Task directions: So that the copy stays text only, transcribe the data below exactly and exclude the images.

Data to use:
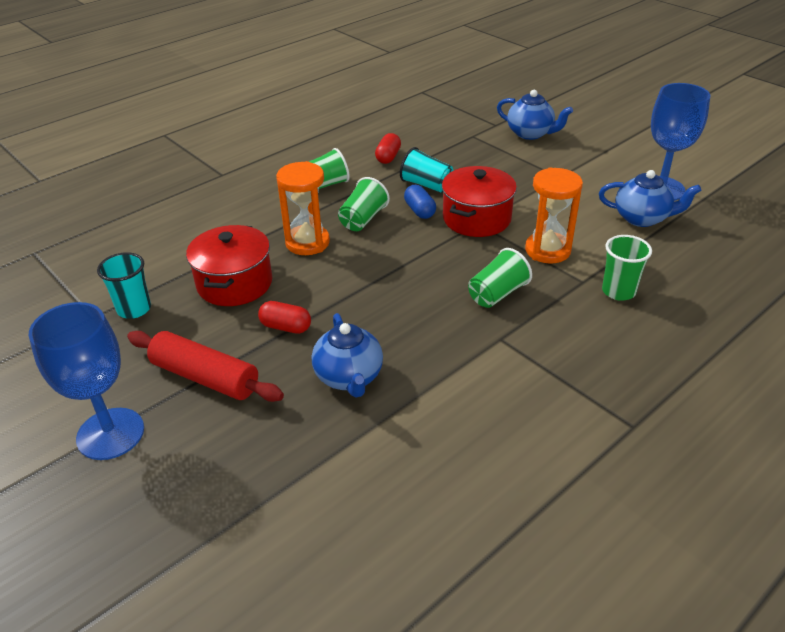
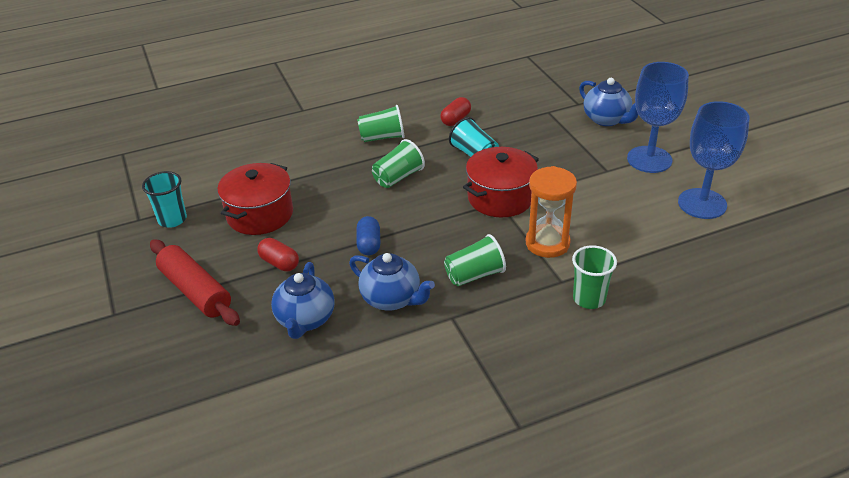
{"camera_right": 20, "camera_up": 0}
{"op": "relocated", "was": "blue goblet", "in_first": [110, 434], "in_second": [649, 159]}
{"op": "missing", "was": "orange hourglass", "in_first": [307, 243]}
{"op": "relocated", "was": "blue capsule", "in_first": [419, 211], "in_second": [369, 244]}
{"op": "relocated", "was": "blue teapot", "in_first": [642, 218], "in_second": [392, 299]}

Expected output:
{"camera_right": 20, "camera_up": 0}
{"op": "relocated", "was": "blue goblet", "in_first": [110, 434], "in_second": [649, 159]}
{"op": "missing", "was": "orange hourglass", "in_first": [307, 243]}
{"op": "relocated", "was": "blue capsule", "in_first": [419, 211], "in_second": [369, 244]}
{"op": "relocated", "was": "blue teapot", "in_first": [642, 218], "in_second": [392, 299]}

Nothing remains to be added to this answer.